» Task objective
Please write out only the lines running from the one with "(494, 581) = (543, 498): brown ruler -> none" through the last line of the listing, each exactly as given.

» Supplied information
+ + + +

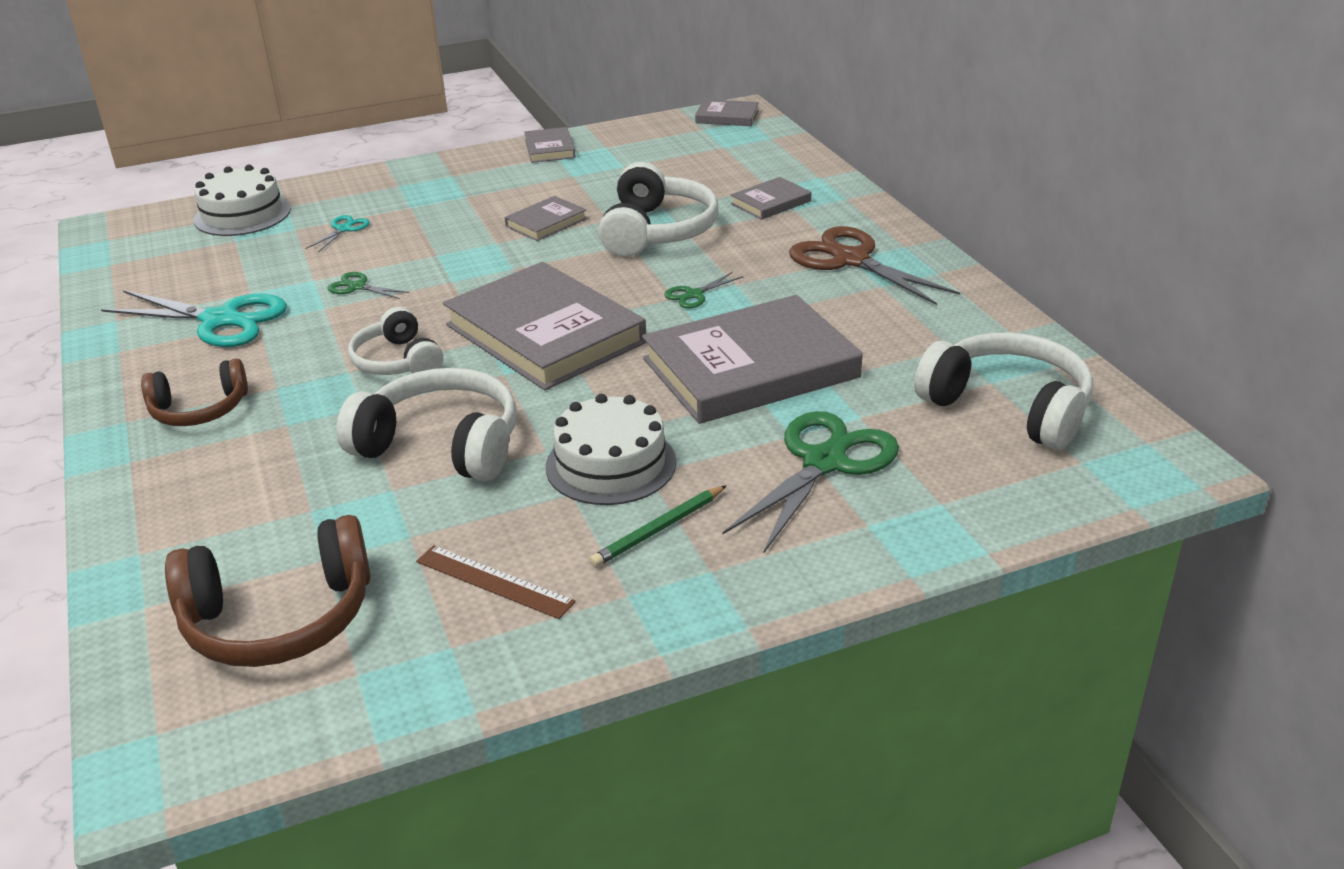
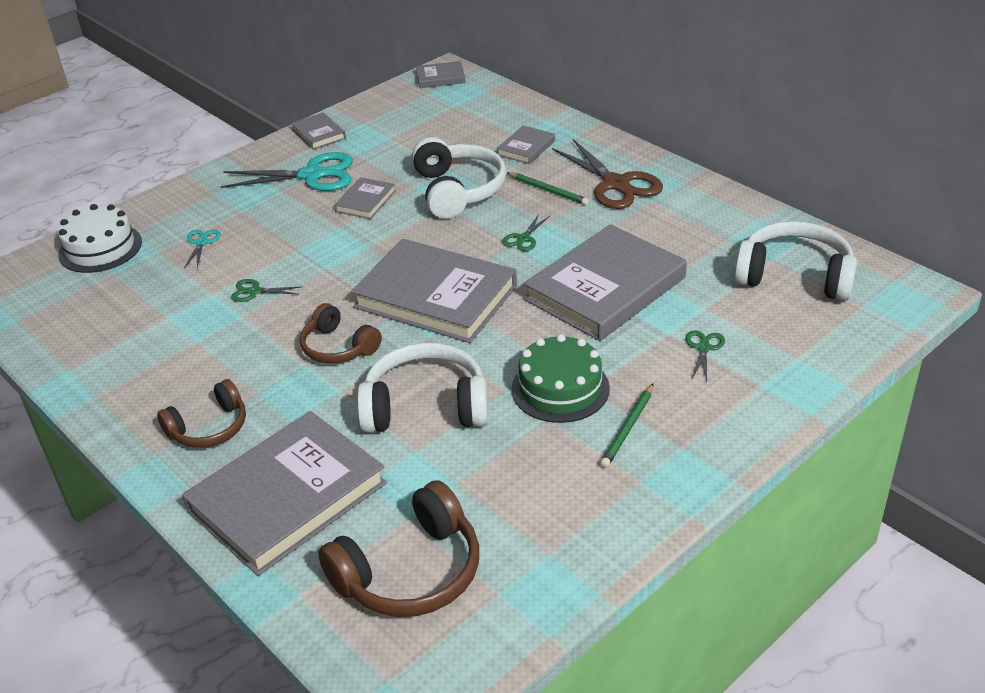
camera: 20 degrees left, 5 degrees up
(217, 501) = (287, 497): none -> grey book
(221, 320) = (162, 347): turquoise scissors -> turquoise scissors (312, 175)
(398, 361) = (338, 347): white headphones -> brown headphones
(494, 581) = (543, 498): brown ruler -> none
(611, 464) = (560, 388): white cake -> green cake
(762, 251) = (548, 190): none -> green pencil
(824, 462) = (704, 348): green scissors -> green scissors, size x0.46
(850, 260) = (616, 184): brown scissors -> brown scissors turned 150 degrees counterclockwise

+ + + +

» Expected output
(494, 581) = (543, 498): brown ruler -> none
(611, 464) = (560, 388): white cake -> green cake
(762, 251) = (548, 190): none -> green pencil
(824, 462) = (704, 348): green scissors -> green scissors, size x0.46
(850, 260) = (616, 184): brown scissors -> brown scissors turned 150 degrees counterclockwise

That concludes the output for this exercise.